§ What is expected
When you reach the line containing "C1: none -> 33uF (n25, n37)" in the data below, begin returning lines exactly as written, and stop once the line containing "U18: NOR 74HC02" has been returned.

§ Material for this task
----------

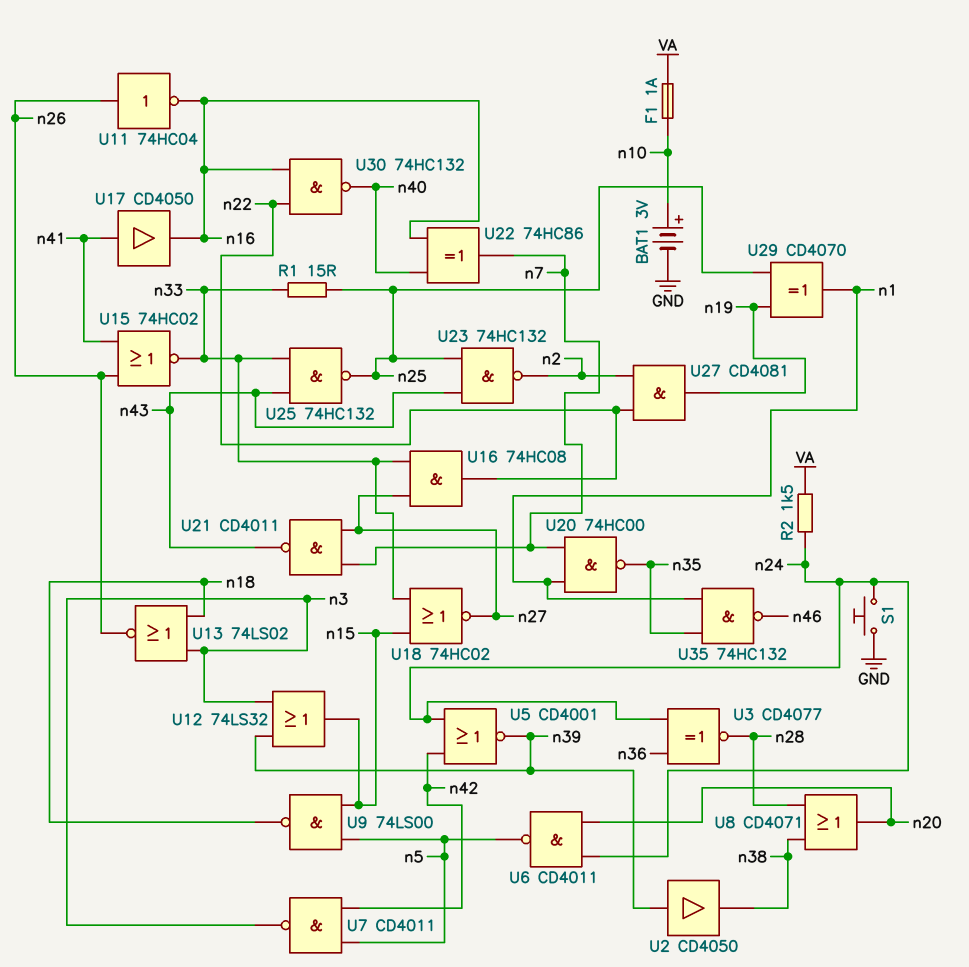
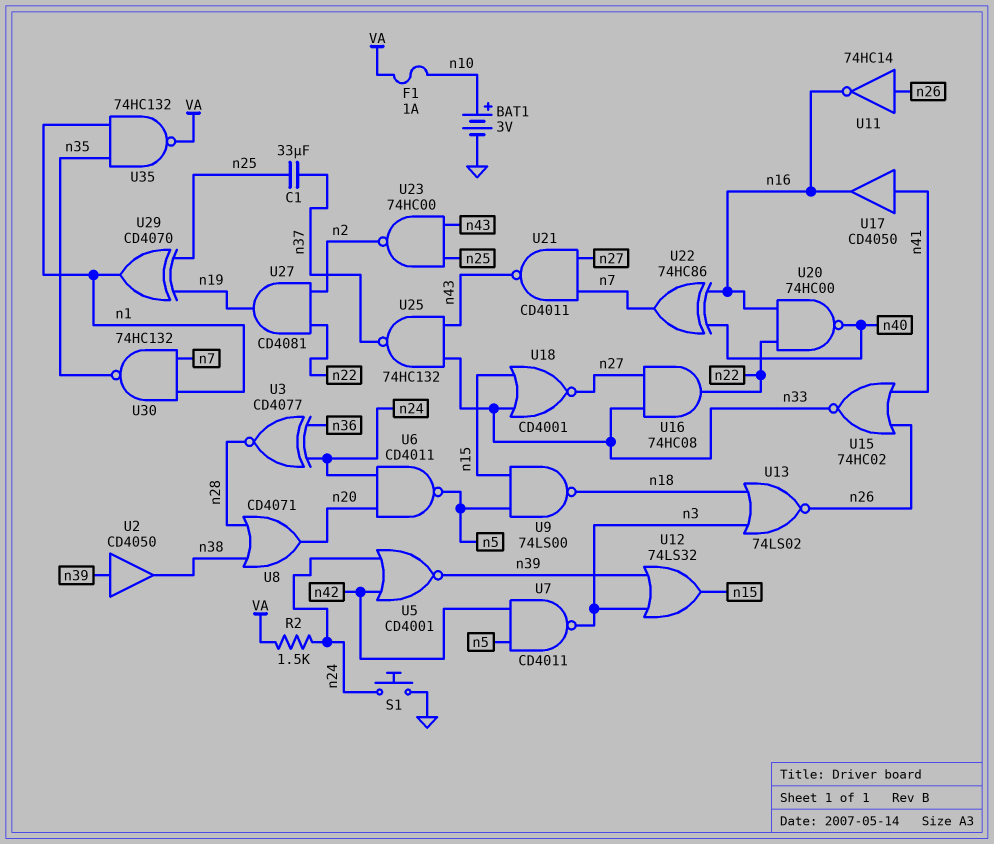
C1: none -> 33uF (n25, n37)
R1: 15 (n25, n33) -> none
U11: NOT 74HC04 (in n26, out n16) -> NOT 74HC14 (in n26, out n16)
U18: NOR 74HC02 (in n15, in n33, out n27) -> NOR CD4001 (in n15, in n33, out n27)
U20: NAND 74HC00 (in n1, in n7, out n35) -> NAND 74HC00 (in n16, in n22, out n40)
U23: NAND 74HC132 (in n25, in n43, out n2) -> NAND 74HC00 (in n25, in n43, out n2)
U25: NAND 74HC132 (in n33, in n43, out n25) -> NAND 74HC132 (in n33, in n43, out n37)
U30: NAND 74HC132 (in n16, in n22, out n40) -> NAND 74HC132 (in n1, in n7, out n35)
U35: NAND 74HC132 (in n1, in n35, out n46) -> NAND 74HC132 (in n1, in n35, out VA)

----------

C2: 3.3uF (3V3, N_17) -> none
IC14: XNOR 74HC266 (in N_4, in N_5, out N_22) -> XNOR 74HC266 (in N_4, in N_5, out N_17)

----------

§ Your solution
C1: none -> 33uF (n25, n37)
R1: 15 (n25, n33) -> none
U11: NOT 74HC04 (in n26, out n16) -> NOT 74HC14 (in n26, out n16)
U18: NOR 74HC02 (in n15, in n33, out n27) -> NOR CD4001 (in n15, in n33, out n27)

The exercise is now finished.